━━ Given records ━━

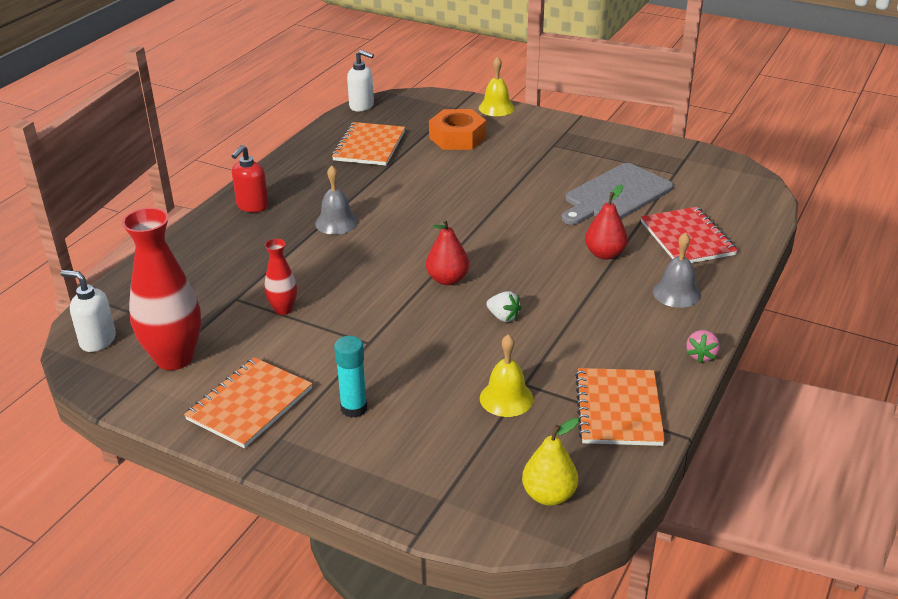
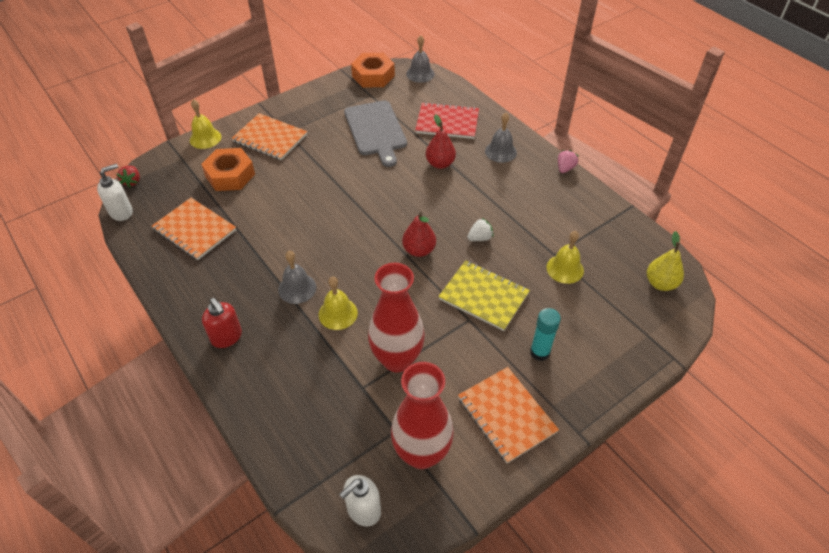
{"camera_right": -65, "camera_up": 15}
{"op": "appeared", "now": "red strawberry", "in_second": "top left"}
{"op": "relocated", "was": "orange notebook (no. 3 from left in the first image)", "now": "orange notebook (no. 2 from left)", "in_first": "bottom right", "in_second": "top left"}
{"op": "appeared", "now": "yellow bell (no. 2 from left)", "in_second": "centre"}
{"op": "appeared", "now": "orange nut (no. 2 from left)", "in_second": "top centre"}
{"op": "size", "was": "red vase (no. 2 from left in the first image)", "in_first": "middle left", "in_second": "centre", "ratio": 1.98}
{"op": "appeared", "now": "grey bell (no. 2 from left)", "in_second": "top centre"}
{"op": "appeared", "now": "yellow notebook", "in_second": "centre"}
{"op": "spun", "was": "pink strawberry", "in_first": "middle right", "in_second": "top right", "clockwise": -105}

━━━
━━ Given records ━━

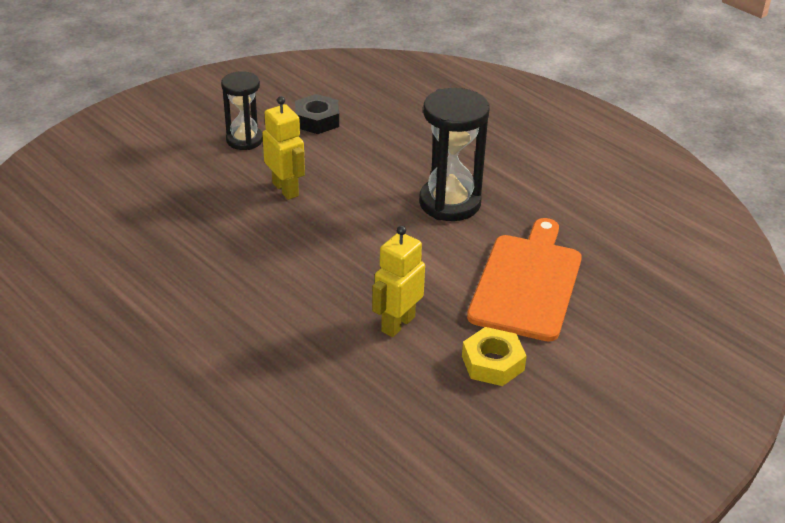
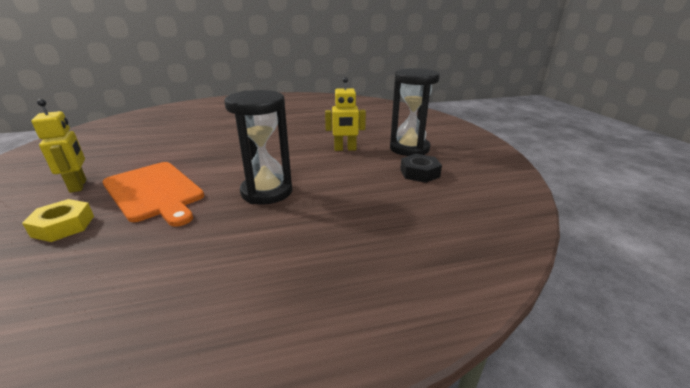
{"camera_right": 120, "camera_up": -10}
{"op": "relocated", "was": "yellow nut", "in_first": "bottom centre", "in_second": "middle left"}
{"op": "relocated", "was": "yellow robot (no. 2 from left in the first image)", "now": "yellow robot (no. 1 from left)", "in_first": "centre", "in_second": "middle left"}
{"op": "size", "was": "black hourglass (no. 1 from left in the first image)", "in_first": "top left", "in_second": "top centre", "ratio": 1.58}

━━━
━━ Given records ━━

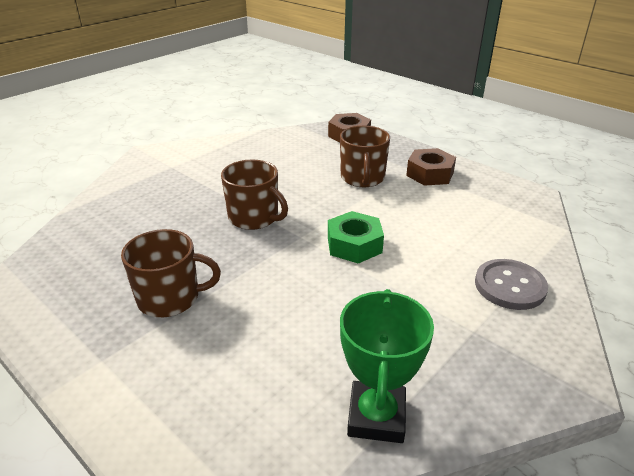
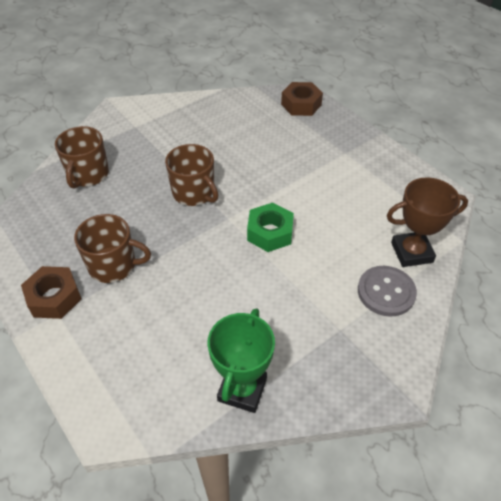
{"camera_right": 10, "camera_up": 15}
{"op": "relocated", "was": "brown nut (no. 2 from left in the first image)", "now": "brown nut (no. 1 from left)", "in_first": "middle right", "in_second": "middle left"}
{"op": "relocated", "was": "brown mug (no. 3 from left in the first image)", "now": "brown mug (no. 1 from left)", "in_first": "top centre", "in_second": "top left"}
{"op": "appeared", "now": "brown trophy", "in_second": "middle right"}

━━━

**Brief:** Please return all lines above in which the string "from" is found.

**Result for this exercise:**
{"op": "relocated", "was": "orange notebook (no. 3 from left in the first image)", "now": "orange notebook (no. 2 from left)", "in_first": "bottom right", "in_second": "top left"}
{"op": "appeared", "now": "yellow bell (no. 2 from left)", "in_second": "centre"}
{"op": "appeared", "now": "orange nut (no. 2 from left)", "in_second": "top centre"}
{"op": "size", "was": "red vase (no. 2 from left in the first image)", "in_first": "middle left", "in_second": "centre", "ratio": 1.98}
{"op": "appeared", "now": "grey bell (no. 2 from left)", "in_second": "top centre"}
{"op": "relocated", "was": "yellow robot (no. 2 from left in the first image)", "now": "yellow robot (no. 1 from left)", "in_first": "centre", "in_second": "middle left"}
{"op": "size", "was": "black hourglass (no. 1 from left in the first image)", "in_first": "top left", "in_second": "top centre", "ratio": 1.58}
{"op": "relocated", "was": "brown nut (no. 2 from left in the first image)", "now": "brown nut (no. 1 from left)", "in_first": "middle right", "in_second": "middle left"}
{"op": "relocated", "was": "brown mug (no. 3 from left in the first image)", "now": "brown mug (no. 1 from left)", "in_first": "top centre", "in_second": "top left"}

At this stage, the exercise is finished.